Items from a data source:

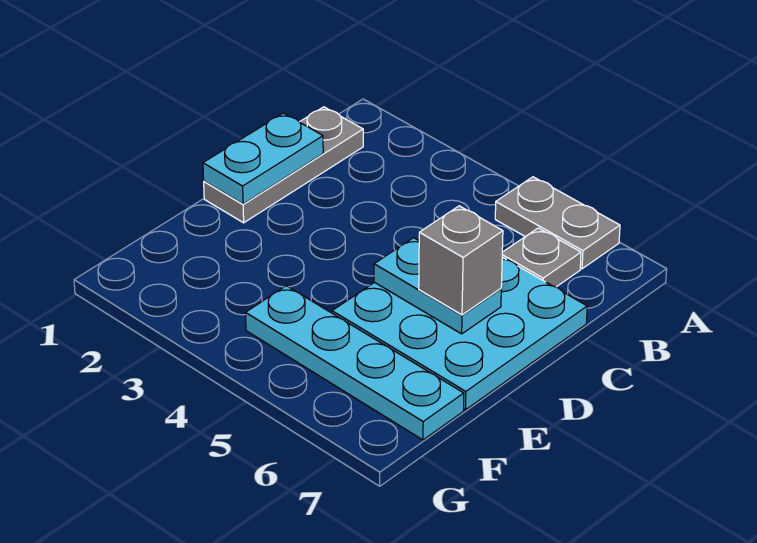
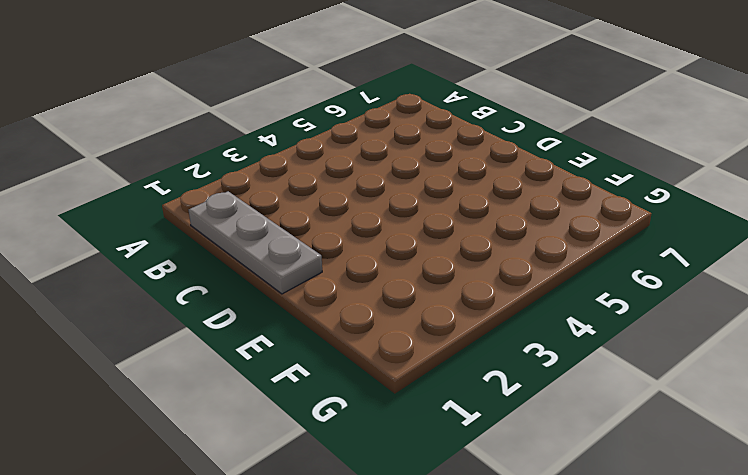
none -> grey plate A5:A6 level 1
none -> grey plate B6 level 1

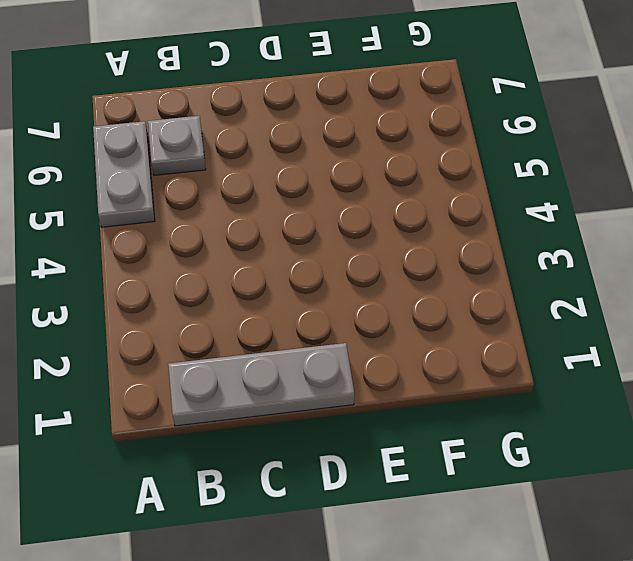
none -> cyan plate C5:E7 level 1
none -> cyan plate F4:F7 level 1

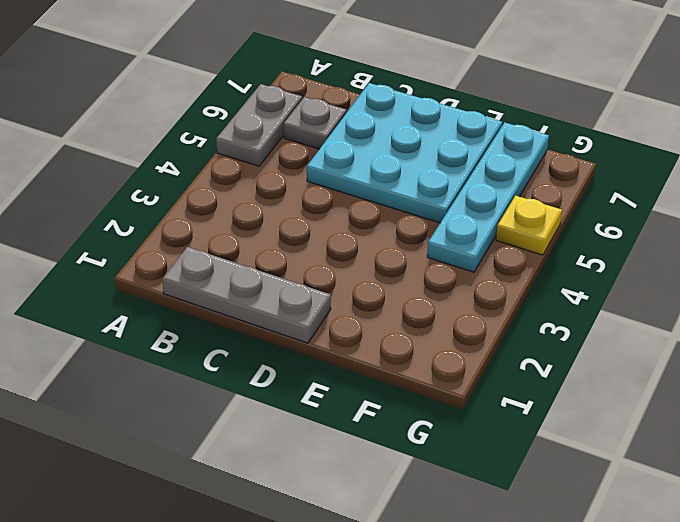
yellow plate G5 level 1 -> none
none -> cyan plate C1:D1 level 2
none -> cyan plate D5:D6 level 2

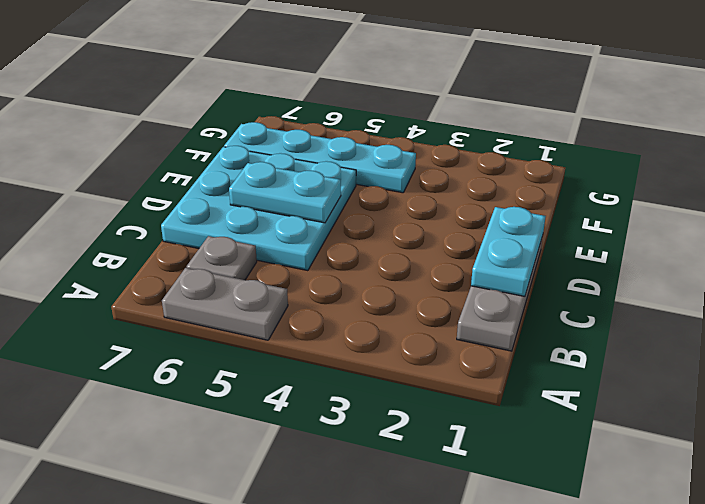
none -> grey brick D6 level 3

---

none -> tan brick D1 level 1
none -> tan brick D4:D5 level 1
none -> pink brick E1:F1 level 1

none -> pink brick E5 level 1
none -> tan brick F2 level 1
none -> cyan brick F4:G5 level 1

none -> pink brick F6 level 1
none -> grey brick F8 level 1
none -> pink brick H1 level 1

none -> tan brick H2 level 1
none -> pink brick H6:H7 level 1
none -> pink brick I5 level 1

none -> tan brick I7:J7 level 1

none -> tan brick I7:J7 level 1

Your goal:
With the pictures omitted, print the lines above exactly, beginning at the line with "none -> cyan plate C5:E7 level 1" and going on through the line with "none -> grey brick D6 level 3".

Result of this task:
none -> cyan plate C5:E7 level 1
none -> cyan plate F4:F7 level 1

yellow plate G5 level 1 -> none
none -> cyan plate C1:D1 level 2
none -> cyan plate D5:D6 level 2

none -> grey brick D6 level 3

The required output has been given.